*Records for processing:*

● ● ●

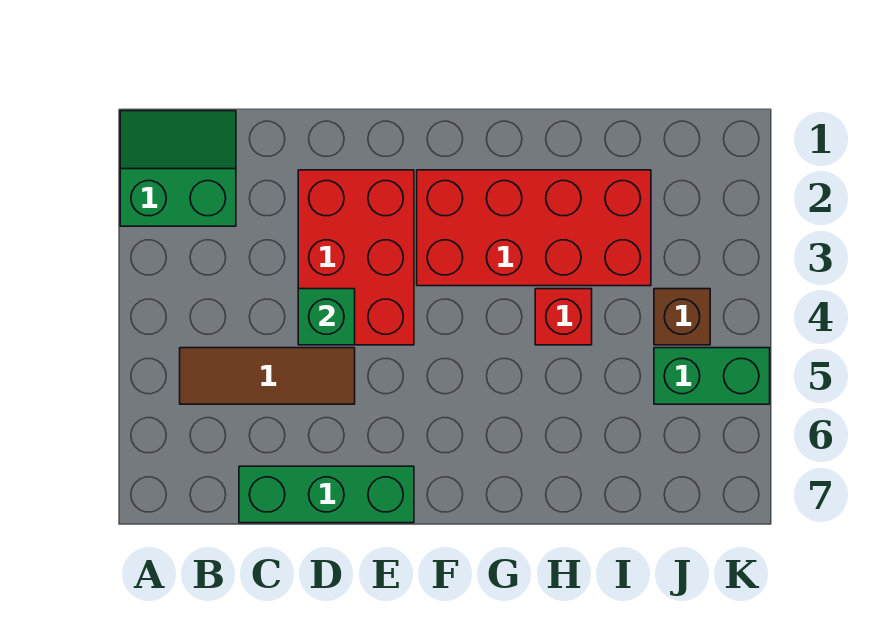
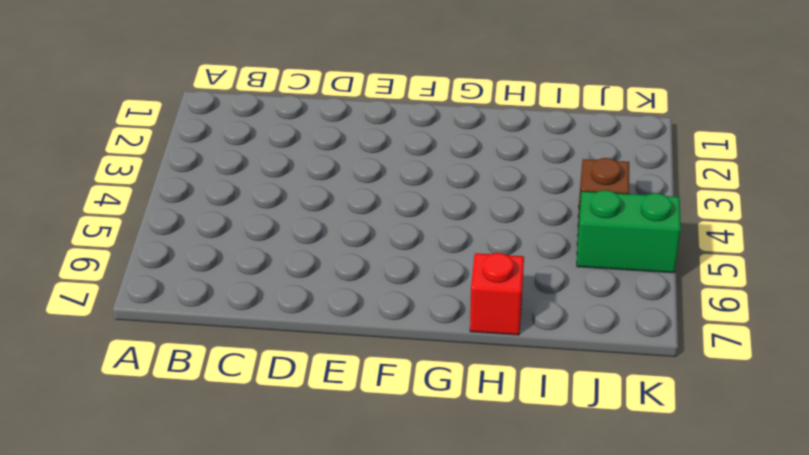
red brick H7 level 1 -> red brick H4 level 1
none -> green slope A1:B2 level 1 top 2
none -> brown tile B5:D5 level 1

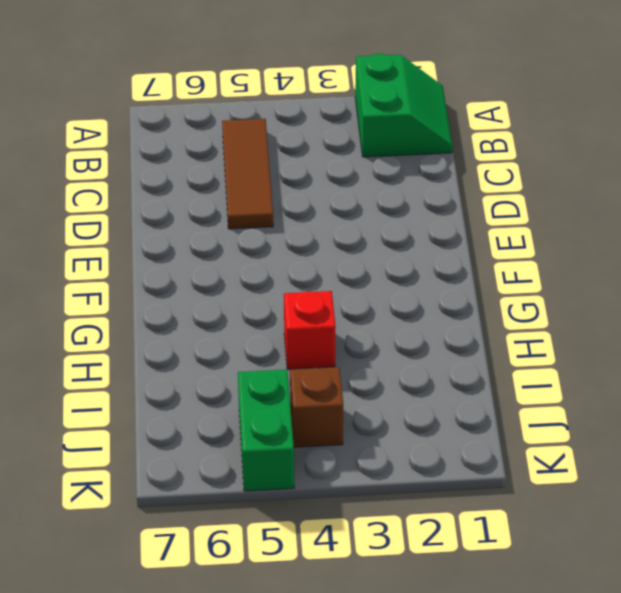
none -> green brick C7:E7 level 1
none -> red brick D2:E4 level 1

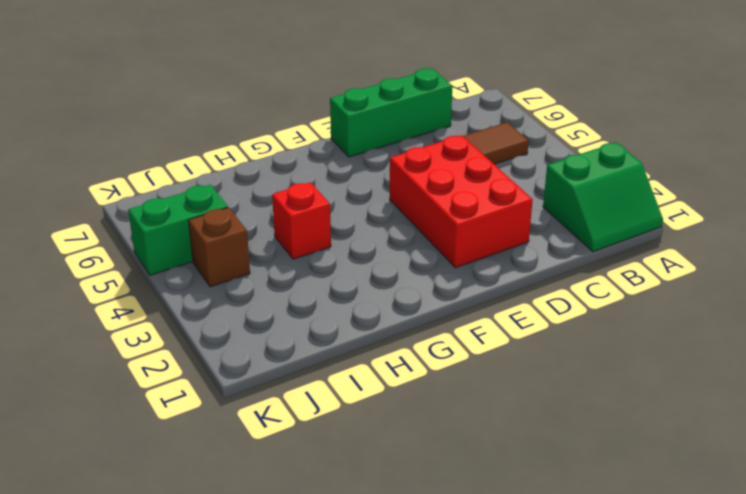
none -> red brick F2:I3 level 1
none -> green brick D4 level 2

● ● ●

*Task to complete:*
Extract the run of lines beginning with the line that holds "none -> green slope A1:B2 level 1 top 2" and ending at the last line of the data, inclusive. Exclude any pictures from the copy.

*Finished exercise:*
none -> green slope A1:B2 level 1 top 2
none -> brown tile B5:D5 level 1

none -> green brick C7:E7 level 1
none -> red brick D2:E4 level 1

none -> red brick F2:I3 level 1
none -> green brick D4 level 2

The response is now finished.